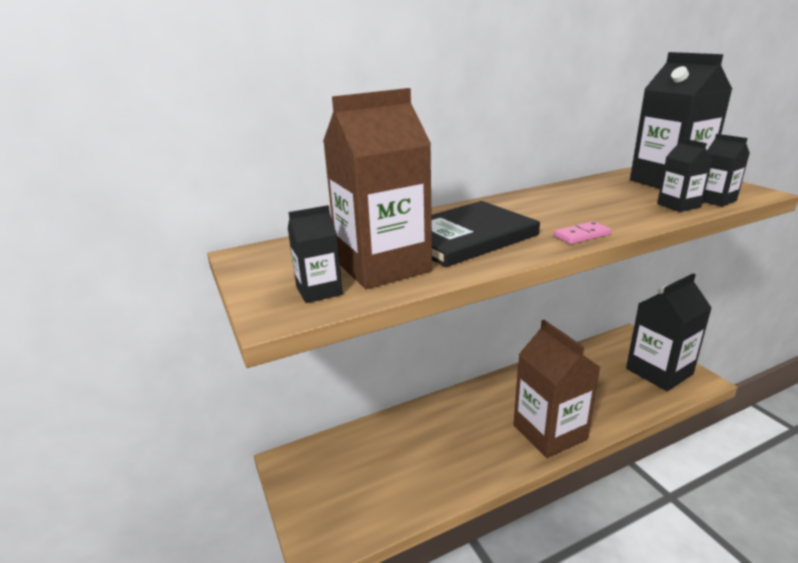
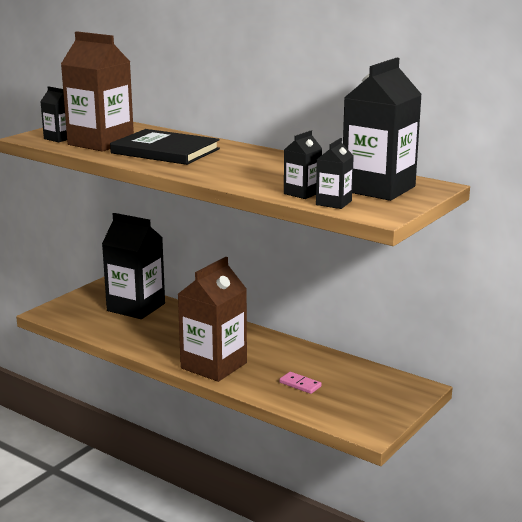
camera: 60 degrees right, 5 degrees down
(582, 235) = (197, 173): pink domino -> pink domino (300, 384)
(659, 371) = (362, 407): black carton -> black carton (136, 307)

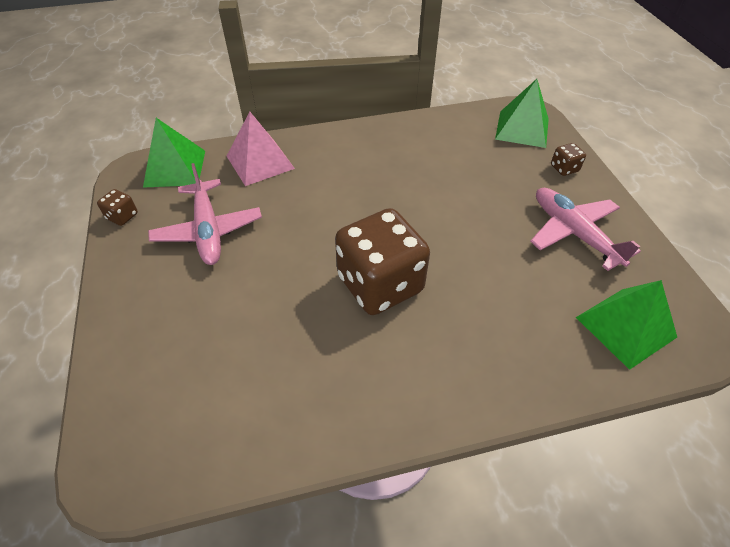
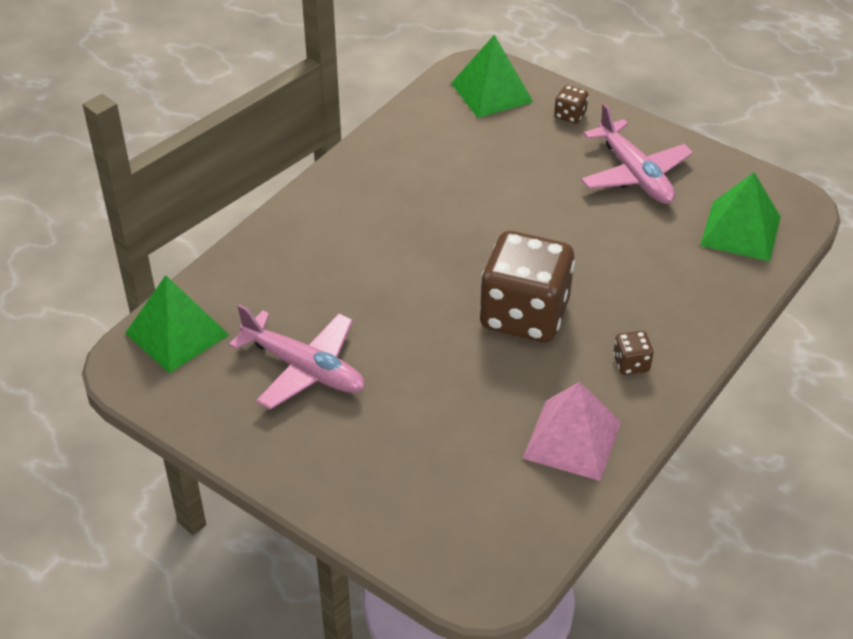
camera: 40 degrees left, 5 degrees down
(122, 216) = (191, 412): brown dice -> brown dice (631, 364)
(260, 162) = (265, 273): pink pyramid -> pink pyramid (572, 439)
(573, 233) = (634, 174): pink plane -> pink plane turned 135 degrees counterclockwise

BRIEF: Return all the records above exactly, pictures omitted.

SOLUTION BELOW:
camera: 60 degrees right, 5 degrees down
(582, 235) = (197, 173): pink domino -> pink domino (300, 384)
(659, 371) = (362, 407): black carton -> black carton (136, 307)

camera: 40 degrees left, 5 degrees down
(122, 216) = (191, 412): brown dice -> brown dice (631, 364)
(260, 162) = (265, 273): pink pyramid -> pink pyramid (572, 439)
(573, 233) = (634, 174): pink plane -> pink plane turned 135 degrees counterclockwise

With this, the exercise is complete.